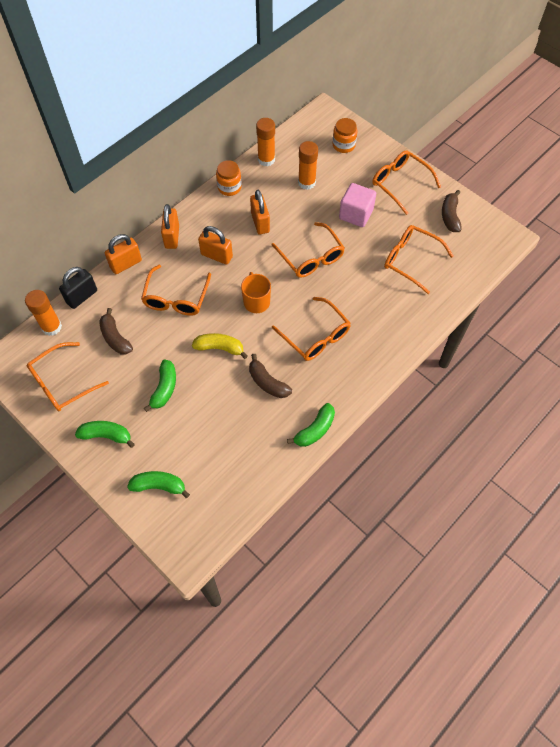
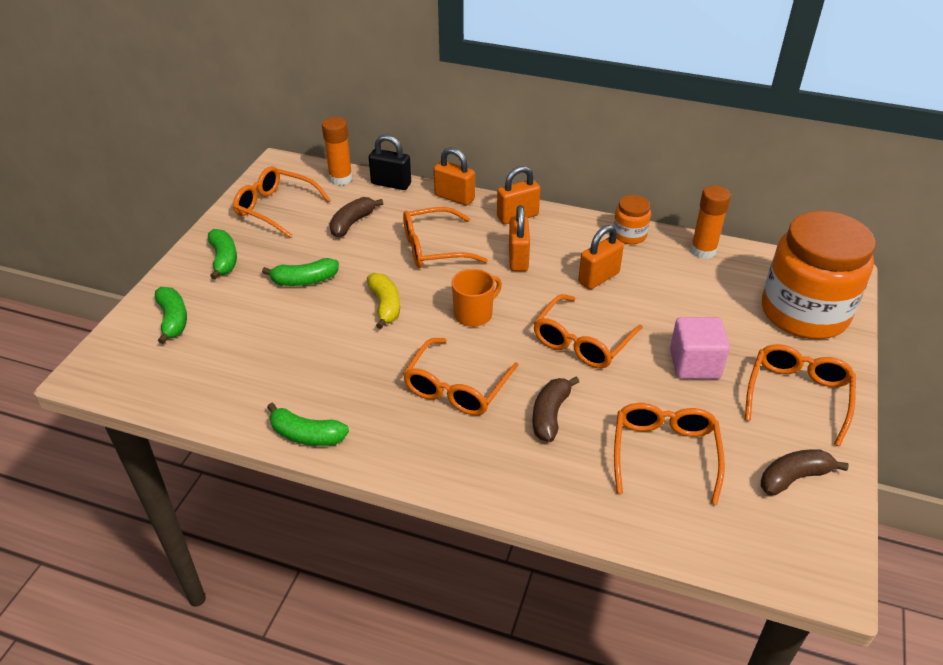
camera: 65 degrees right, 20 degrees down
(267, 382) = (357, 364): brown banana -> brown banana (550, 415)
(306, 182) = (702, 298): orange glue stick -> none
(343, 145) = (804, 313): orange jar -> orange jar, size x2.30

_Task instructions_. Each line from the one containing "(306, 182) = (702, 298): orange" down to the final line of the listing must appear in the answer exactly as written, and no other line may.

_Exercise result_.
(306, 182) = (702, 298): orange glue stick -> none
(343, 145) = (804, 313): orange jar -> orange jar, size x2.30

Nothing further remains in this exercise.